_DIRECTIONS_.
Leaving out all pictures, write out word for word the lines from the one containing "ENC1 pin SW: D5 -> D0" to the end of the data below.

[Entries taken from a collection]
· · ·

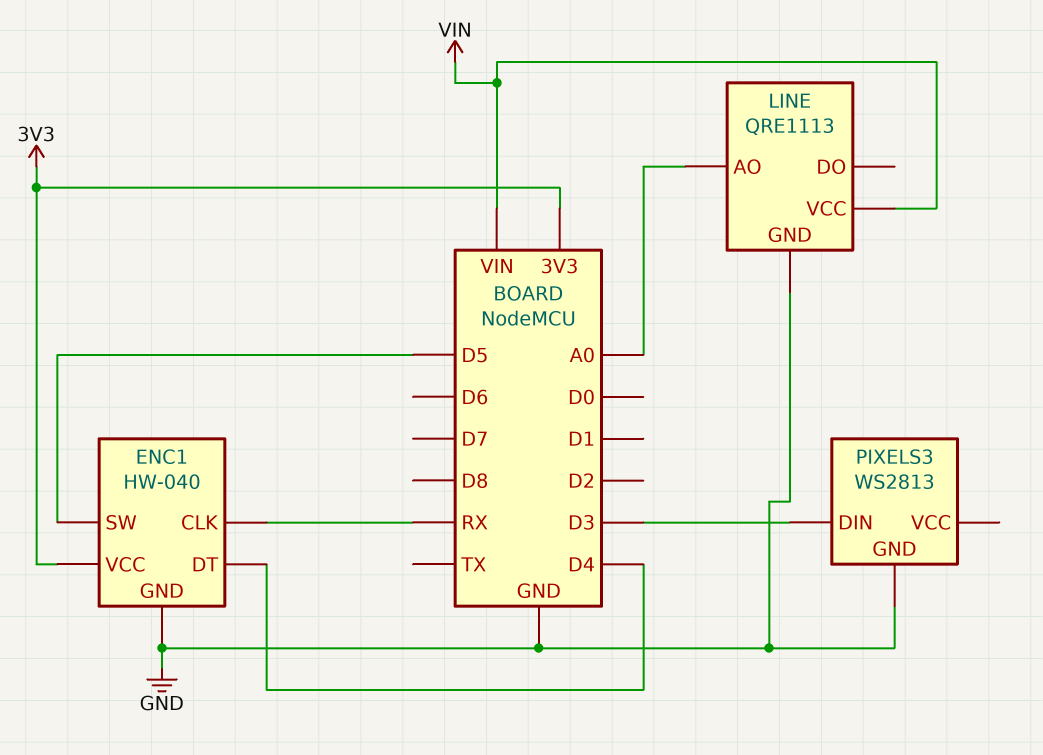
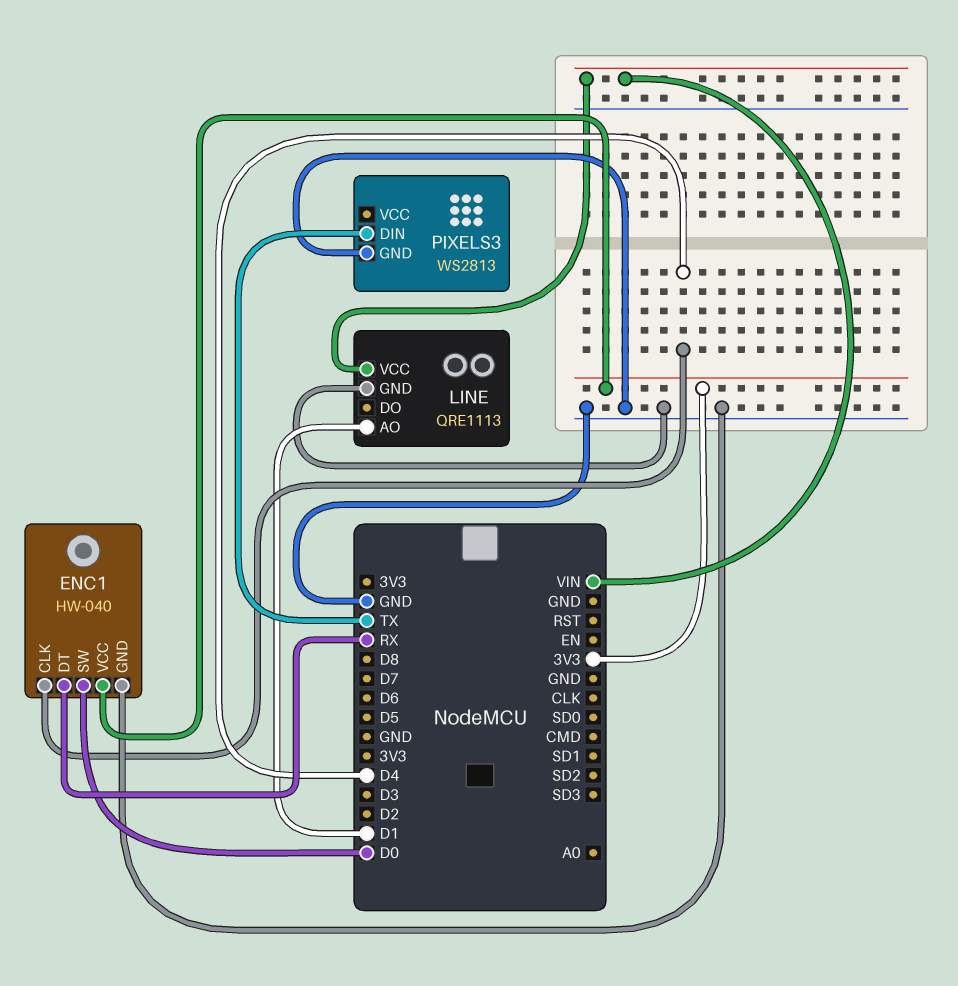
ENC1 pin CLK: RX -> D4
ENC1 pin DT: D4 -> RX
ENC1 pin SW: D5 -> D0
LINE pin AO: A0 -> D1
PIXELS3 pin DIN: D3 -> TX

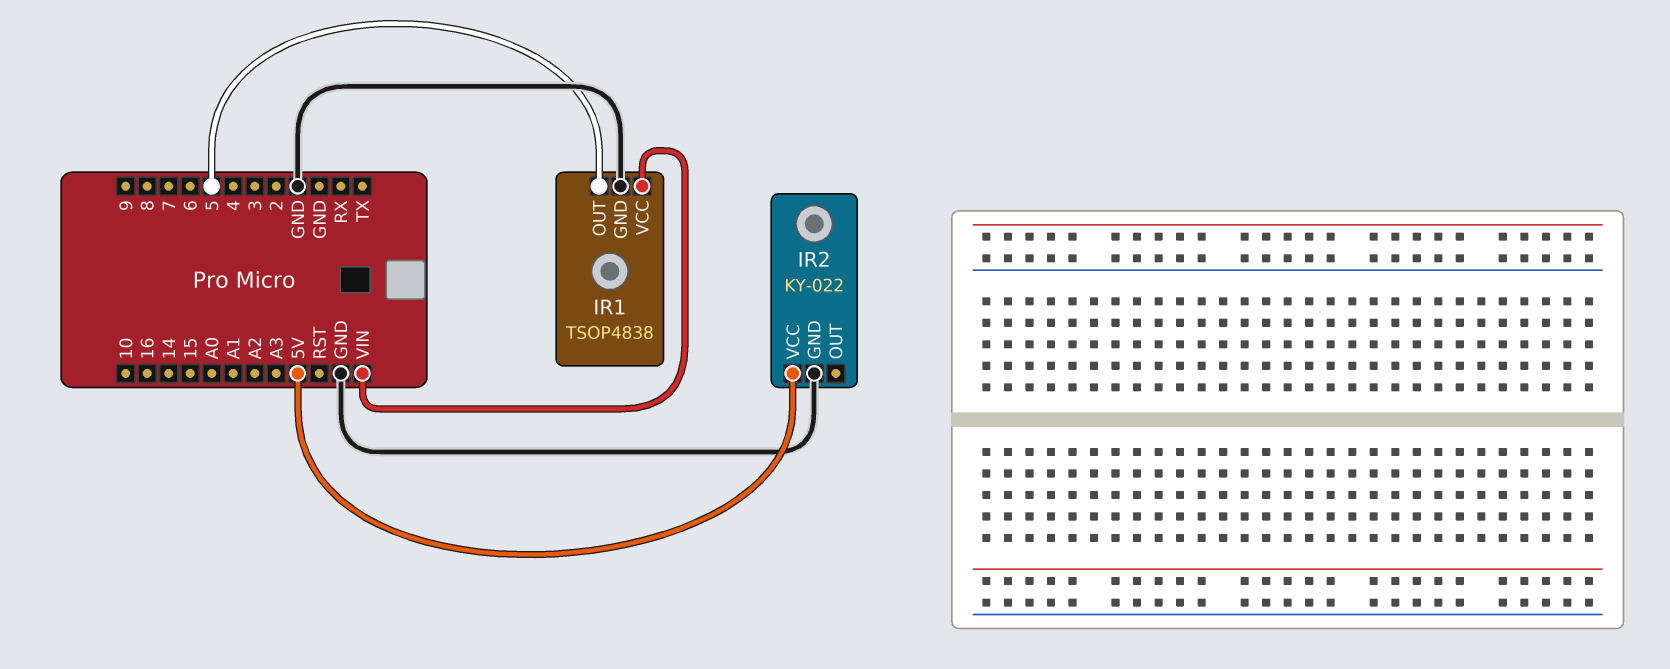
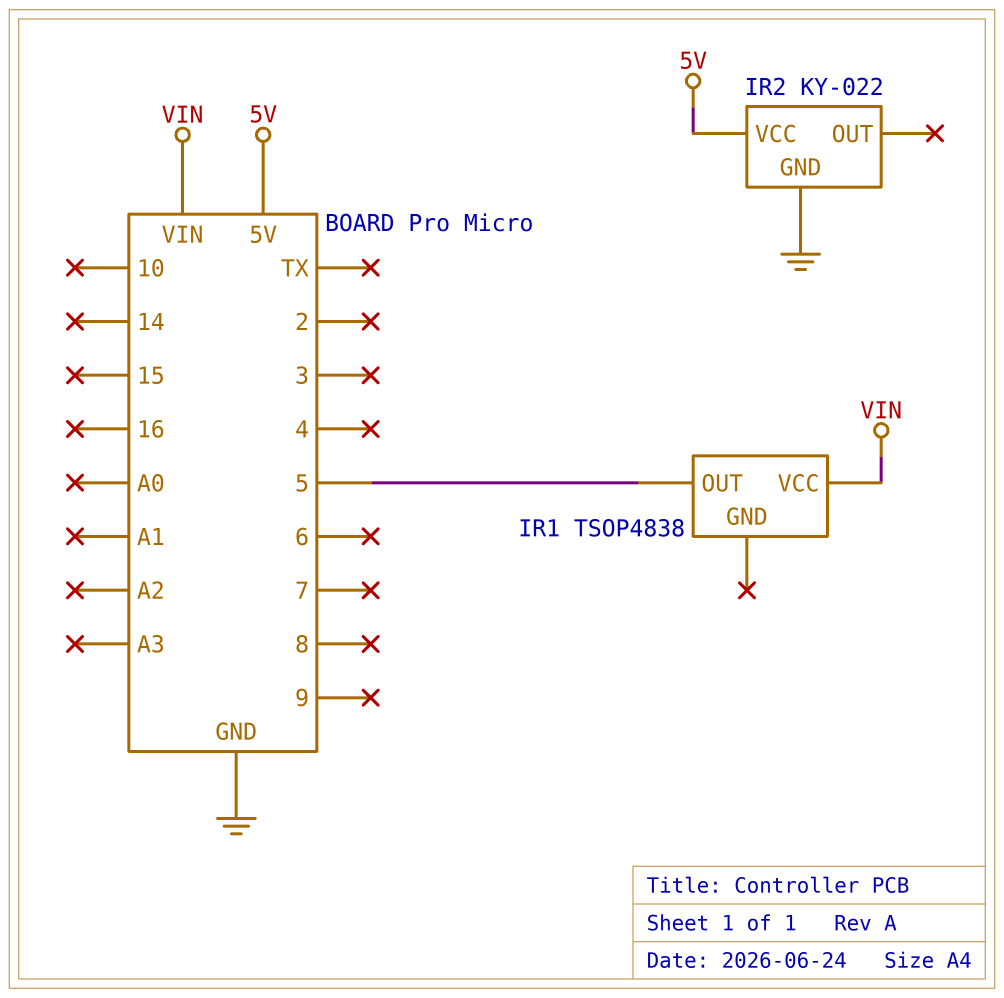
IR1 pin GND: GND -> none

· · ·

_THE ANSWER_.
ENC1 pin SW: D5 -> D0
LINE pin AO: A0 -> D1
PIXELS3 pin DIN: D3 -> TX

IR1 pin GND: GND -> none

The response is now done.